How to complete this task: Without copying any picture, transcribe exactly the lines of the data below from the one containing "PIXELS pin DIN: 7 -> 14" through the one containing "SCALE2 pin GND: none -> GND".

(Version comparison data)
↓
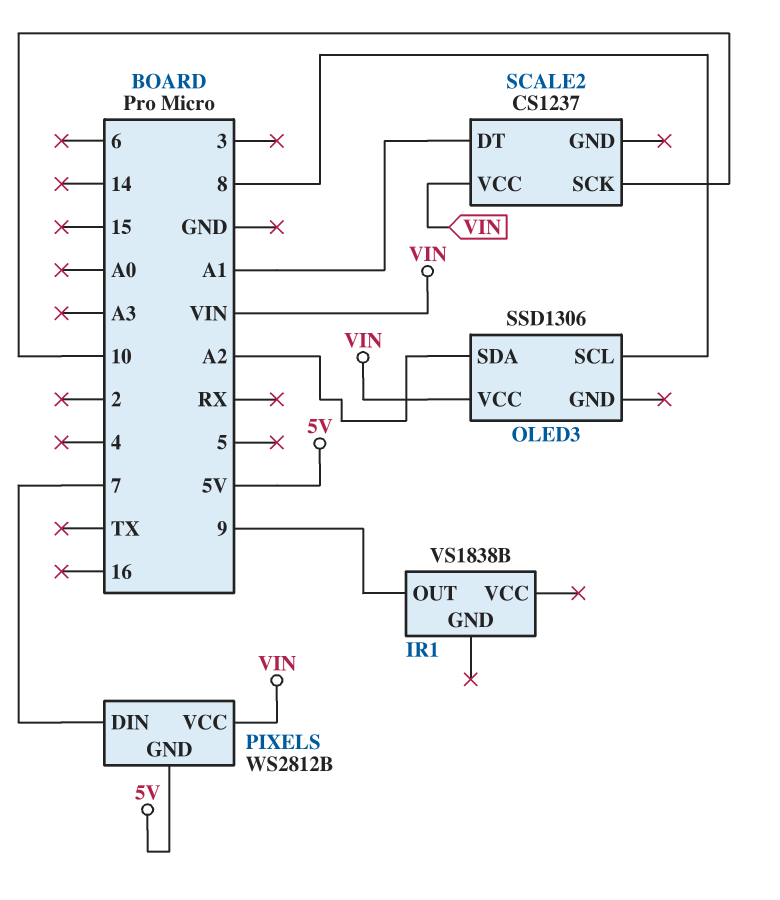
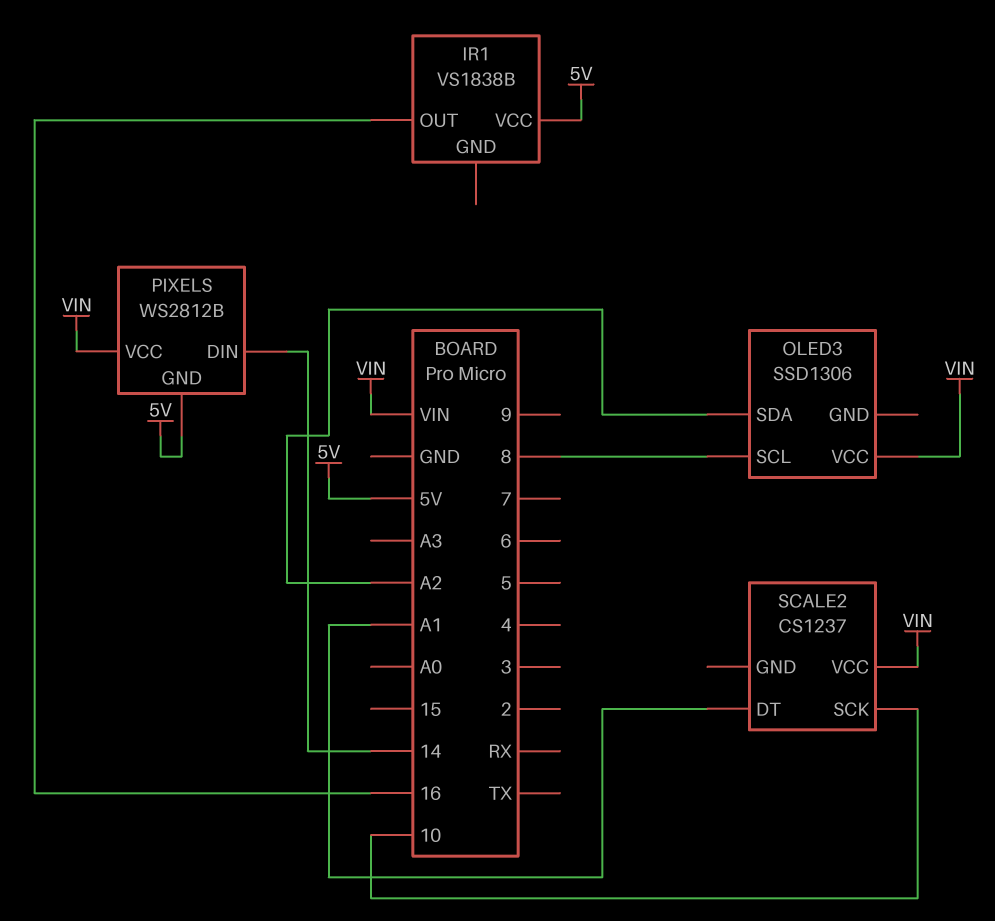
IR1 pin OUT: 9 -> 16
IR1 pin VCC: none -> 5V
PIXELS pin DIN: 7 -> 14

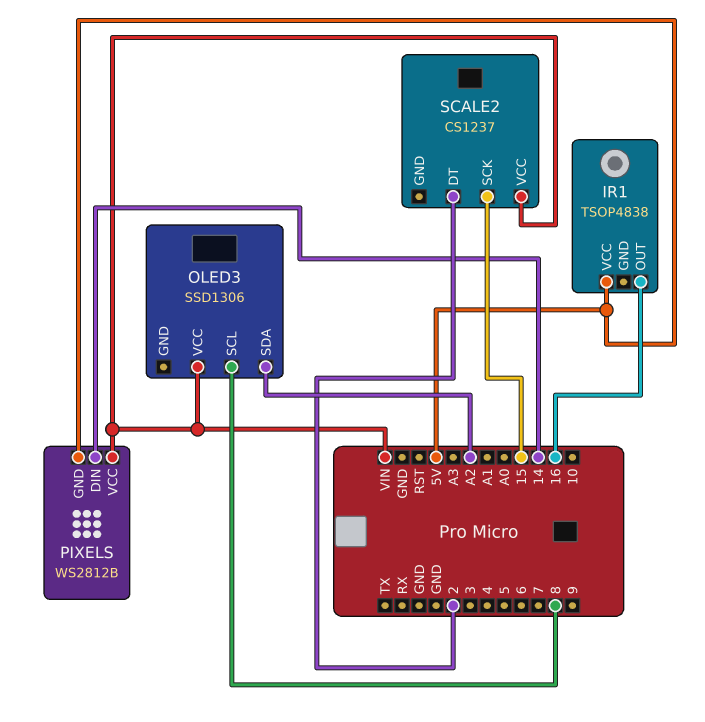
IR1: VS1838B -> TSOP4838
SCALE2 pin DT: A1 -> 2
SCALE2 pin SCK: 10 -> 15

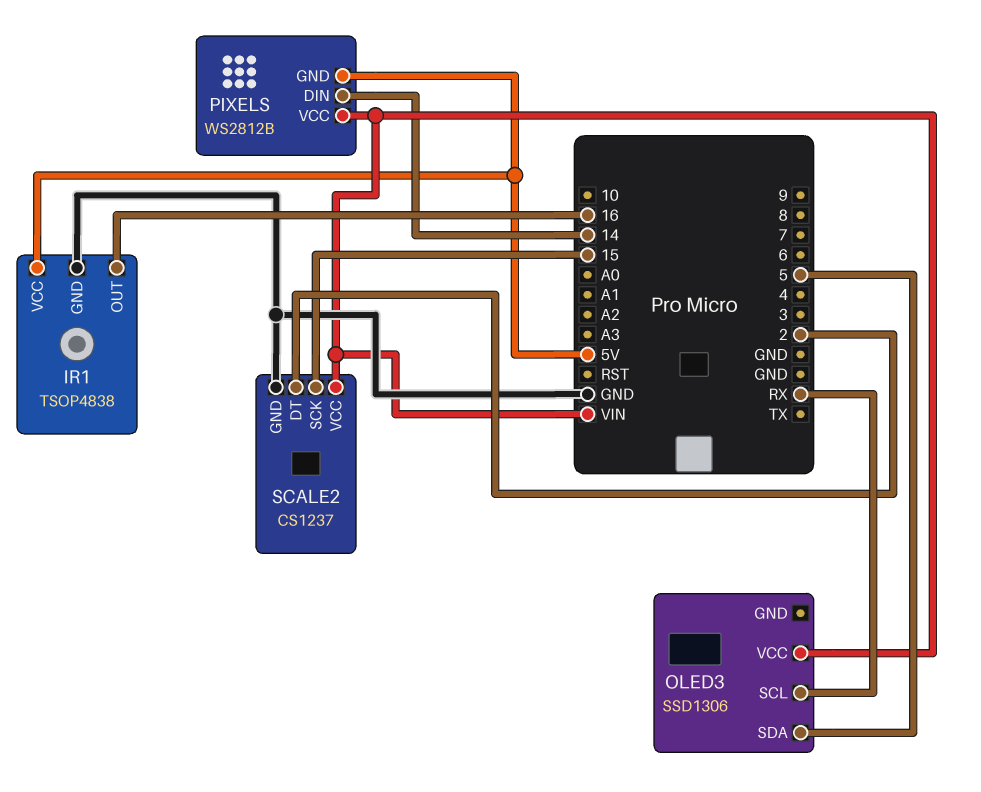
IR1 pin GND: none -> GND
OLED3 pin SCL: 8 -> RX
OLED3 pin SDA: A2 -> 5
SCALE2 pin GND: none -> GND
↑
↓
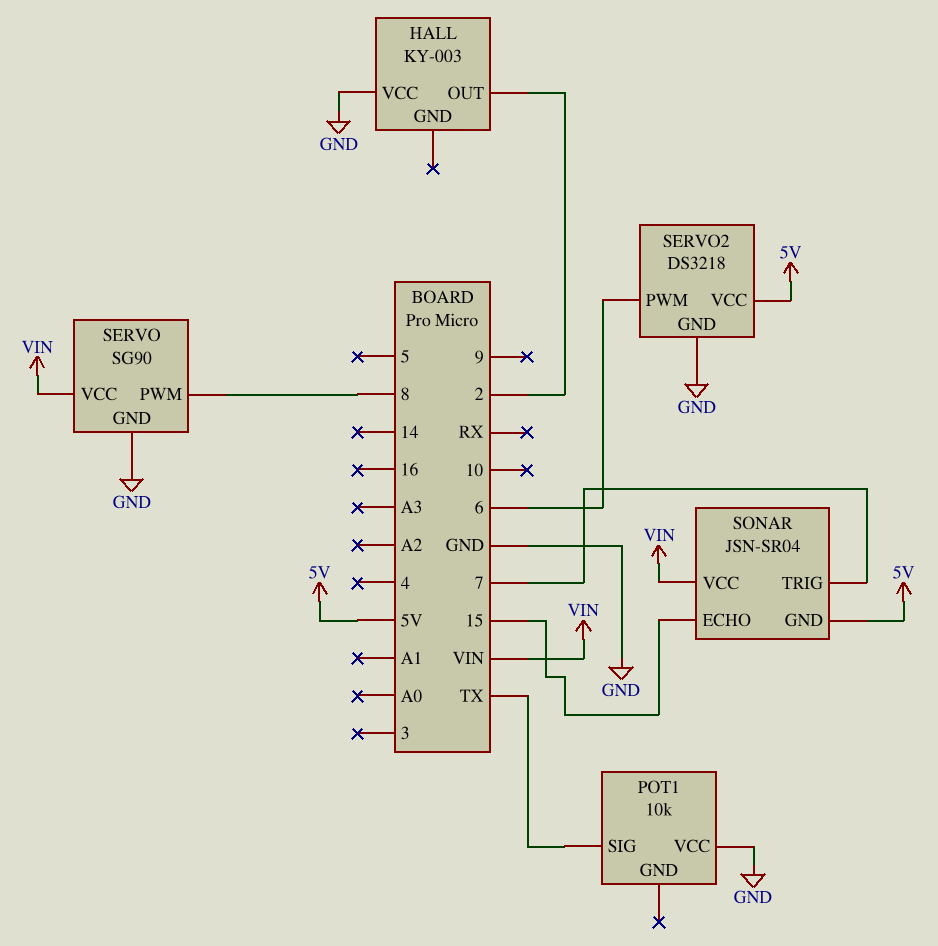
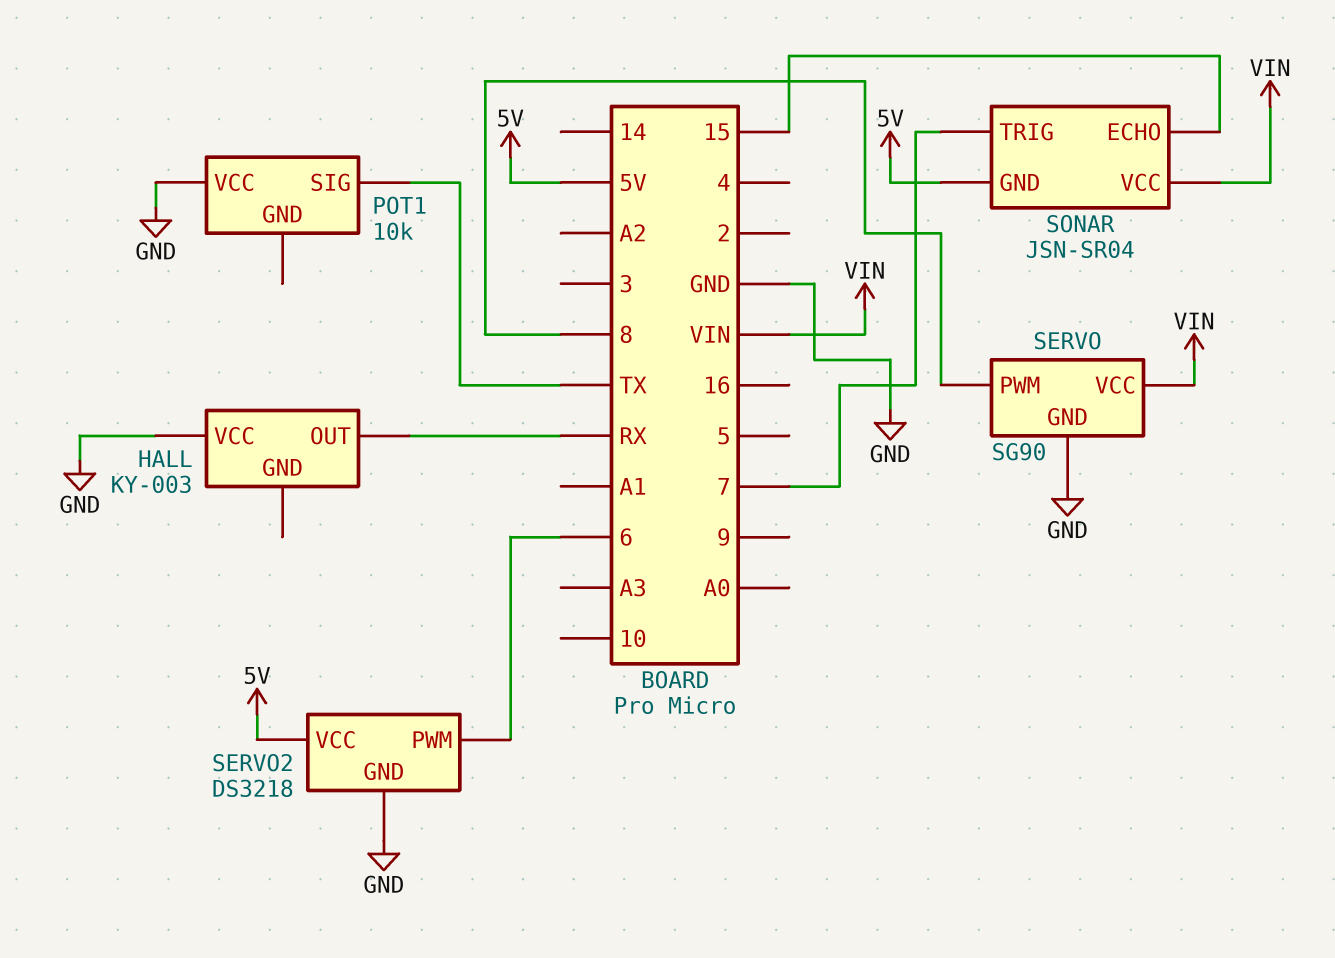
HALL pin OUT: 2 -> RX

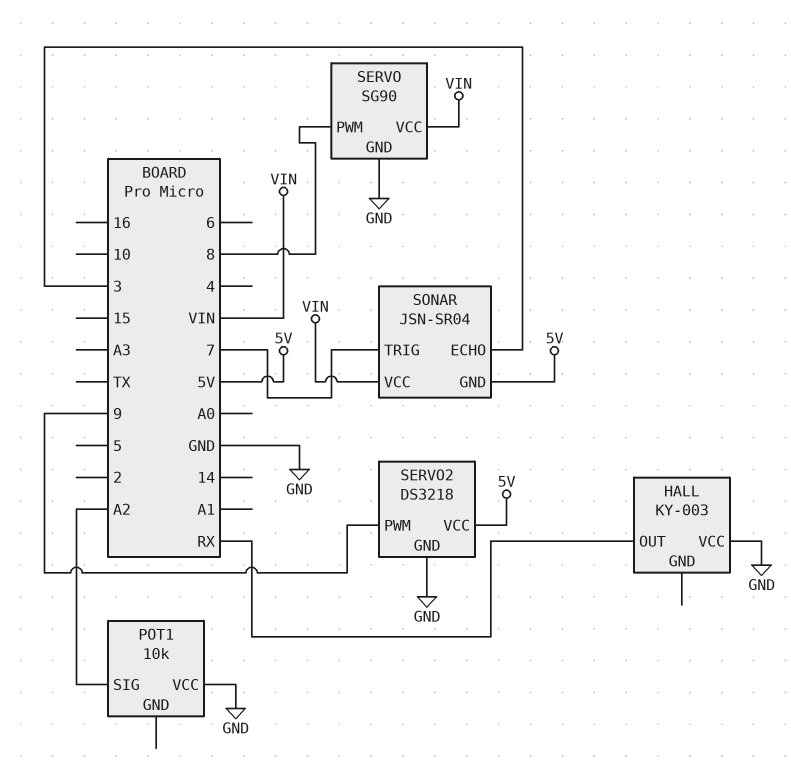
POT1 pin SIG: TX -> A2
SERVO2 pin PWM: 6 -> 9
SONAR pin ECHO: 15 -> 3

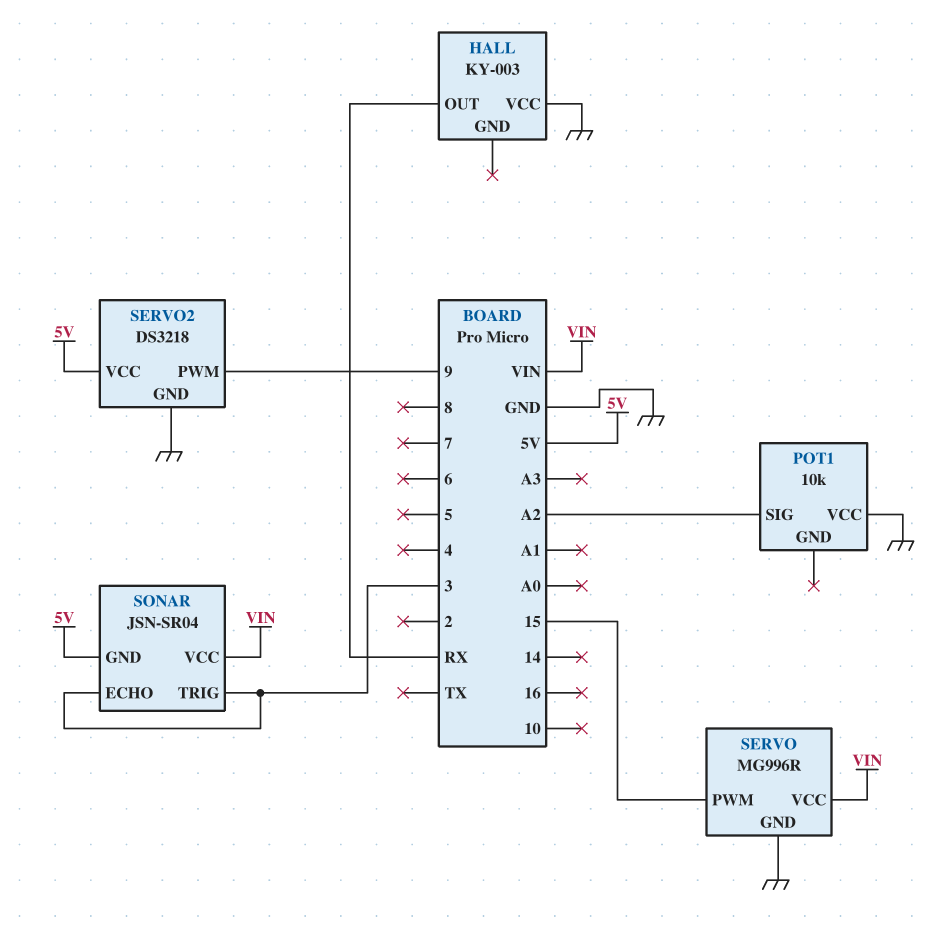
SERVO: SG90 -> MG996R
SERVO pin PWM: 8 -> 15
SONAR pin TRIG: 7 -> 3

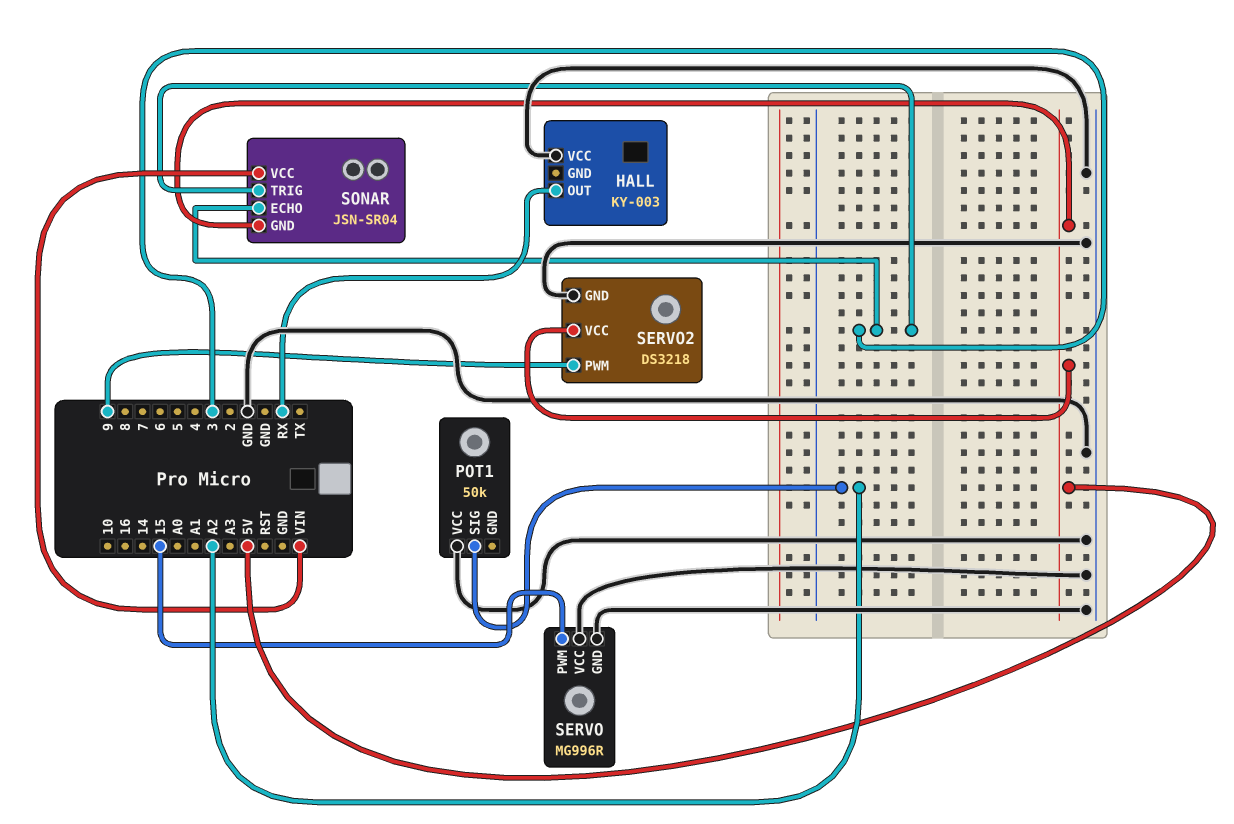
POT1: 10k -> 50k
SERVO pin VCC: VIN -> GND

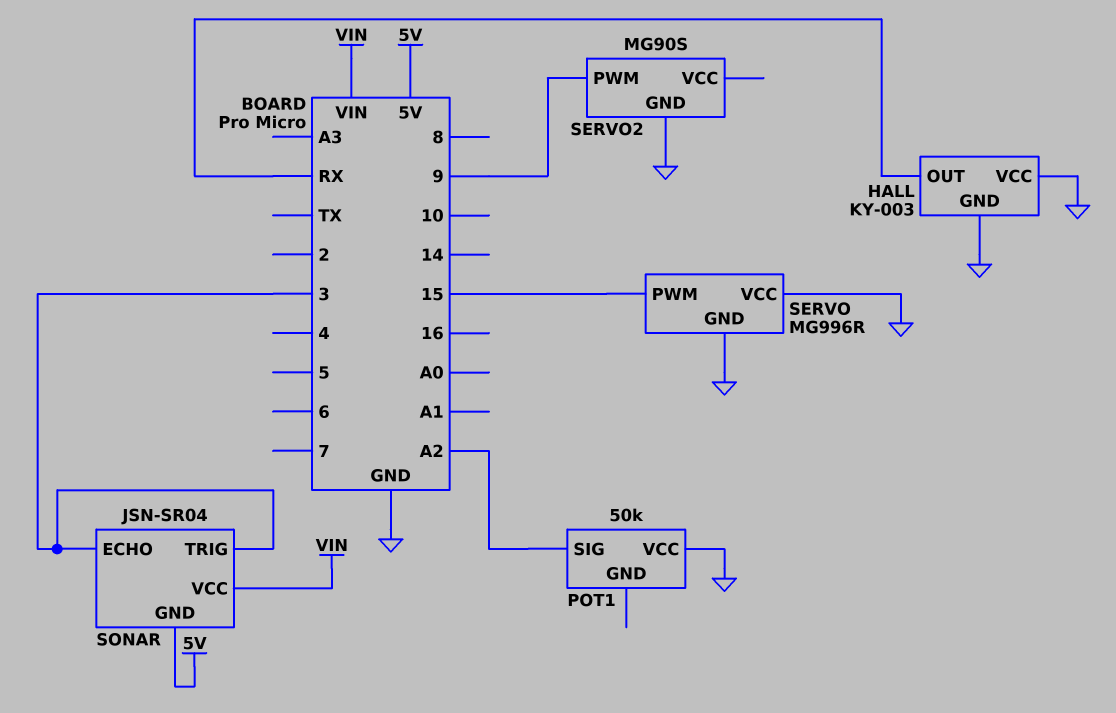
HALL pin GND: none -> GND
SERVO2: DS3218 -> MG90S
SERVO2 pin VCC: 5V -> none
↑
Task solution:
PIXELS pin DIN: 7 -> 14

IR1: VS1838B -> TSOP4838
SCALE2 pin DT: A1 -> 2
SCALE2 pin SCK: 10 -> 15

IR1 pin GND: none -> GND
OLED3 pin SCL: 8 -> RX
OLED3 pin SDA: A2 -> 5
SCALE2 pin GND: none -> GND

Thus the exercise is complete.